Count the lines in the rows below that contain the string "taking", treating uppercase and lowercase as different. Reply with the number alone.
Start of Data for the task
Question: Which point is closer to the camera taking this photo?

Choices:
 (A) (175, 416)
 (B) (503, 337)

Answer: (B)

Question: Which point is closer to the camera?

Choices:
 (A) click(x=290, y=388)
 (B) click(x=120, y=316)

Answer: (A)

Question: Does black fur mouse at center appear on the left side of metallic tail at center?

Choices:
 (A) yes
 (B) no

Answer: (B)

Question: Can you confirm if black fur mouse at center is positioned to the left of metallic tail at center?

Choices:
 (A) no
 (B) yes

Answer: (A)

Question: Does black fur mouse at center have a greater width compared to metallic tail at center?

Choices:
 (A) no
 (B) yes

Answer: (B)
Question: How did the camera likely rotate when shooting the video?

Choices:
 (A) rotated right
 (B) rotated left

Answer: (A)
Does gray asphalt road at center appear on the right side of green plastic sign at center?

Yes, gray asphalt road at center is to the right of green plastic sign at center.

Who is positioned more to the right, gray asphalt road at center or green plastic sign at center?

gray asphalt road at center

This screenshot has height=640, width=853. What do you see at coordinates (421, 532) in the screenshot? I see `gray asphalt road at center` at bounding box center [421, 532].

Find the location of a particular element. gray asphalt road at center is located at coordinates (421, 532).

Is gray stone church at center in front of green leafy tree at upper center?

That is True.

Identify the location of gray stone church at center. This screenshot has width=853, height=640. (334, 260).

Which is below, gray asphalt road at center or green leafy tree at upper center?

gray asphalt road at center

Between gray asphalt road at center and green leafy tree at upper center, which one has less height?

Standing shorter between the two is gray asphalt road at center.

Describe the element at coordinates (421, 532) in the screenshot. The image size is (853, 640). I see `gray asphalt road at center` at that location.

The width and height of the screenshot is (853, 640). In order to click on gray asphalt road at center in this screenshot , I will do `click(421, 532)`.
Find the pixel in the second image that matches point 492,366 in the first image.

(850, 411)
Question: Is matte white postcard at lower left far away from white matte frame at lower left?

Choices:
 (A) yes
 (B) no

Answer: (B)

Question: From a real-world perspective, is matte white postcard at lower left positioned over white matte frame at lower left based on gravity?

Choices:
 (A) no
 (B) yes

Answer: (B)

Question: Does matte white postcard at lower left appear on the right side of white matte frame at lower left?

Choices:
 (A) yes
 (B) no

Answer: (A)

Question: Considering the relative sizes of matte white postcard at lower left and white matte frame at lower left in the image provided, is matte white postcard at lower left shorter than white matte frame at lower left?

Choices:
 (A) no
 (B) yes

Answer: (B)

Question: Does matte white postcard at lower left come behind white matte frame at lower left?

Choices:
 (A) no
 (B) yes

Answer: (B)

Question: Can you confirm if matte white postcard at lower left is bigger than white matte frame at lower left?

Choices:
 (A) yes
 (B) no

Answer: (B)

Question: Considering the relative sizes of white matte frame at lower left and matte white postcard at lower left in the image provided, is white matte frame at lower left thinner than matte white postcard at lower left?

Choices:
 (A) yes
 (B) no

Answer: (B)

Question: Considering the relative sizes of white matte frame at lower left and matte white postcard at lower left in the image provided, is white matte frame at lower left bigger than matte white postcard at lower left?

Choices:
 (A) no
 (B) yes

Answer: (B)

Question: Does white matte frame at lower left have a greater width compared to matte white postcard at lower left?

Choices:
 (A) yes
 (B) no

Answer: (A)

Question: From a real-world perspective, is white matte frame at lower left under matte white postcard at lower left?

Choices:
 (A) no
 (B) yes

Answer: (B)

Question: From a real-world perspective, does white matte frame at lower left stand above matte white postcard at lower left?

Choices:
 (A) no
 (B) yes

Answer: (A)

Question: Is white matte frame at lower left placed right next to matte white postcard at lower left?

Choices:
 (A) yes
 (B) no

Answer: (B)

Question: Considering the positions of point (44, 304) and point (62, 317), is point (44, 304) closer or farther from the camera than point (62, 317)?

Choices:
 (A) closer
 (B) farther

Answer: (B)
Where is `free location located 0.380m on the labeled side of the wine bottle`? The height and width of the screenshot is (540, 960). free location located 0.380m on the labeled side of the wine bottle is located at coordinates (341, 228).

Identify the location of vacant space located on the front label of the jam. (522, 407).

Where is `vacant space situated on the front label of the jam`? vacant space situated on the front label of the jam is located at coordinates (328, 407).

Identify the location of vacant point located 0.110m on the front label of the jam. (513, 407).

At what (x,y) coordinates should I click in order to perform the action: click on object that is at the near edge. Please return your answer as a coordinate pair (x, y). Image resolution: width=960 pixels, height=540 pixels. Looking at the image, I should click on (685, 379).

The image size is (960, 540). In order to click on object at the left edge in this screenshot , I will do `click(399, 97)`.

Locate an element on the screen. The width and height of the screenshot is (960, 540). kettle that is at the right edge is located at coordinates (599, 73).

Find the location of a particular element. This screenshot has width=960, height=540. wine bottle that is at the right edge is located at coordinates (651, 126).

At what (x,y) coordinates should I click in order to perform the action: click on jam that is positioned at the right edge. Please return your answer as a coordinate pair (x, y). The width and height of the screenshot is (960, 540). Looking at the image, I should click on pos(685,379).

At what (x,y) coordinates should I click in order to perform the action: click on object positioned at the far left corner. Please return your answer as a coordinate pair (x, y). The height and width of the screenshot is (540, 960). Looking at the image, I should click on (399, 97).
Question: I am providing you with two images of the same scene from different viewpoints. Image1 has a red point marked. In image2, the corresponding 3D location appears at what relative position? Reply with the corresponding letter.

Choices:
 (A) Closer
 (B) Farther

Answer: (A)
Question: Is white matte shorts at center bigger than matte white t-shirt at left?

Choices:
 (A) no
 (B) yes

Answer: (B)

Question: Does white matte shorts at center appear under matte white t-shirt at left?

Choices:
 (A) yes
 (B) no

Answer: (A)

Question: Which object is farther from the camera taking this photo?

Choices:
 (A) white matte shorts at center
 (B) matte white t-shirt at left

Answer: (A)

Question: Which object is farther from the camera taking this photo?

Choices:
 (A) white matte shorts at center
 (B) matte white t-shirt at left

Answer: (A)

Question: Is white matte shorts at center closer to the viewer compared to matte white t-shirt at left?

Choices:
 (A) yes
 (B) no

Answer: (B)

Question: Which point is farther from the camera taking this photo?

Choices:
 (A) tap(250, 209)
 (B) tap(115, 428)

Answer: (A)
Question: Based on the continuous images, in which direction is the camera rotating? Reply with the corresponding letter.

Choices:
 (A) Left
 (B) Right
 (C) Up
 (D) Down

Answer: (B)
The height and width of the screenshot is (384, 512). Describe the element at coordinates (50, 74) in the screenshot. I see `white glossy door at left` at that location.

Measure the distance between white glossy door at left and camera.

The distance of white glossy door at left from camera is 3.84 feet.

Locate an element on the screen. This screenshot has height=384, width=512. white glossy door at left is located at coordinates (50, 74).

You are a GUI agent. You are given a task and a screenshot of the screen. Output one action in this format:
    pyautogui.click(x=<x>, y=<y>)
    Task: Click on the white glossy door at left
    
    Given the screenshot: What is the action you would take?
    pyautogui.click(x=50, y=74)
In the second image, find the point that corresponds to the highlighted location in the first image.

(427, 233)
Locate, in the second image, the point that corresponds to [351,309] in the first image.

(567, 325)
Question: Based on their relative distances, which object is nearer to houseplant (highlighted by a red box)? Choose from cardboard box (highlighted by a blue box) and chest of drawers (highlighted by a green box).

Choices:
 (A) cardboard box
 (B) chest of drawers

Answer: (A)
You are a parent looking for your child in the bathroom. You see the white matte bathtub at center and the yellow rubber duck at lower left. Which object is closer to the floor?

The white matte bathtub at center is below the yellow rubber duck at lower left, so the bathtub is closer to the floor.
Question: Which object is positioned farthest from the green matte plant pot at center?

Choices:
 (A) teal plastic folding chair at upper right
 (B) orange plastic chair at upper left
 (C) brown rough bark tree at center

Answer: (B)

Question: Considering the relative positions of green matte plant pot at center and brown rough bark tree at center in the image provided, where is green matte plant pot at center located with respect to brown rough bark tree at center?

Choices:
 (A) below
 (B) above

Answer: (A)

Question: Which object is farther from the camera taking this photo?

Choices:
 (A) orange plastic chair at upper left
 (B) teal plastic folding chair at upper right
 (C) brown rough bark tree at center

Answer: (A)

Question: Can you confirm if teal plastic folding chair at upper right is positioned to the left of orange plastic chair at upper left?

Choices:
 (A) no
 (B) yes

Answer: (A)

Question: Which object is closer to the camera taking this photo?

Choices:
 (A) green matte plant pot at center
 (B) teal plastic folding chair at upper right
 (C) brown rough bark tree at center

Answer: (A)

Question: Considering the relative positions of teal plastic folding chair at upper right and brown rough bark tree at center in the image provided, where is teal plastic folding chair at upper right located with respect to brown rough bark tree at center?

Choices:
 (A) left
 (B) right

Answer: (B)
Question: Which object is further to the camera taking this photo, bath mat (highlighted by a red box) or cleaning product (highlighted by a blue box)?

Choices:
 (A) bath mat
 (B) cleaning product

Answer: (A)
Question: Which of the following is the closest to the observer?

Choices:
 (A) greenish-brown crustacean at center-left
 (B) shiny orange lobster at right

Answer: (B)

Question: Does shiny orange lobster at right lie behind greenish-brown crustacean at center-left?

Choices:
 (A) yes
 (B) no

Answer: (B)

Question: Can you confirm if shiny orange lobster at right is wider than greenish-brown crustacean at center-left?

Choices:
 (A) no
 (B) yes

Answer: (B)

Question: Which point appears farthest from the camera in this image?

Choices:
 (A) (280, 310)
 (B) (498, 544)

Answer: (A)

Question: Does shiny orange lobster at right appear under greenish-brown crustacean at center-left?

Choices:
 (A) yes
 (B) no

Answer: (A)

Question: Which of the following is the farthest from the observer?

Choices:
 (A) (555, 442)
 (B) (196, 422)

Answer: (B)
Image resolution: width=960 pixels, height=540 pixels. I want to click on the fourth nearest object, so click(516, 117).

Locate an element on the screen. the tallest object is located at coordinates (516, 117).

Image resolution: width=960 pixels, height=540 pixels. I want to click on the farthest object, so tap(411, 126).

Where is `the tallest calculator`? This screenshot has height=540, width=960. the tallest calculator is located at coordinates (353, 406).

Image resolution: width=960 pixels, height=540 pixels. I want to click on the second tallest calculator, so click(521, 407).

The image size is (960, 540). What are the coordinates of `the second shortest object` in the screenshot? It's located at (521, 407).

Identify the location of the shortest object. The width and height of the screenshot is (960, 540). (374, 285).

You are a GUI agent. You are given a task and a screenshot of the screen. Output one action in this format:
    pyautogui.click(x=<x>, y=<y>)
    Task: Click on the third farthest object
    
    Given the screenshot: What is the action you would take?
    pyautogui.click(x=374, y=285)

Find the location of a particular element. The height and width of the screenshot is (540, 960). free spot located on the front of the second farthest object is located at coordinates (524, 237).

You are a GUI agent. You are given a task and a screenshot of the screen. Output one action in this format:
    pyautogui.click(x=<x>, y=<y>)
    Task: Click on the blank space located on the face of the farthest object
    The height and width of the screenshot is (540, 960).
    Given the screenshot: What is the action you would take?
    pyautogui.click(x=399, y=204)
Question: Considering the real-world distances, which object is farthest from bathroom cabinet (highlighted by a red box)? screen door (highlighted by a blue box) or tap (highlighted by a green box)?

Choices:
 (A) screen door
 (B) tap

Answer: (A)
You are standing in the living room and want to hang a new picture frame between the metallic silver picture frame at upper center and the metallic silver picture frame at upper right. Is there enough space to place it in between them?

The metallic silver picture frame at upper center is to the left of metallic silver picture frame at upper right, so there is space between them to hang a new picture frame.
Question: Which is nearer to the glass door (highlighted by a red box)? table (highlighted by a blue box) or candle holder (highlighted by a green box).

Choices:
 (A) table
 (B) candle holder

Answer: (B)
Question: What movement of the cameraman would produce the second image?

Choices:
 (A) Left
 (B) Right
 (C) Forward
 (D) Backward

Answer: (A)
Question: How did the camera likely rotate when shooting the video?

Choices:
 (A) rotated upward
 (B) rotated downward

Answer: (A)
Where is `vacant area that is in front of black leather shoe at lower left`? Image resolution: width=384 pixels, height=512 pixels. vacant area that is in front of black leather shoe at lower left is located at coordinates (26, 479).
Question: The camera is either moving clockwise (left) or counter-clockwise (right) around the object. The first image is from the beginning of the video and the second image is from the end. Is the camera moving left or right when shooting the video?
End of Data for the task
- [Response] 7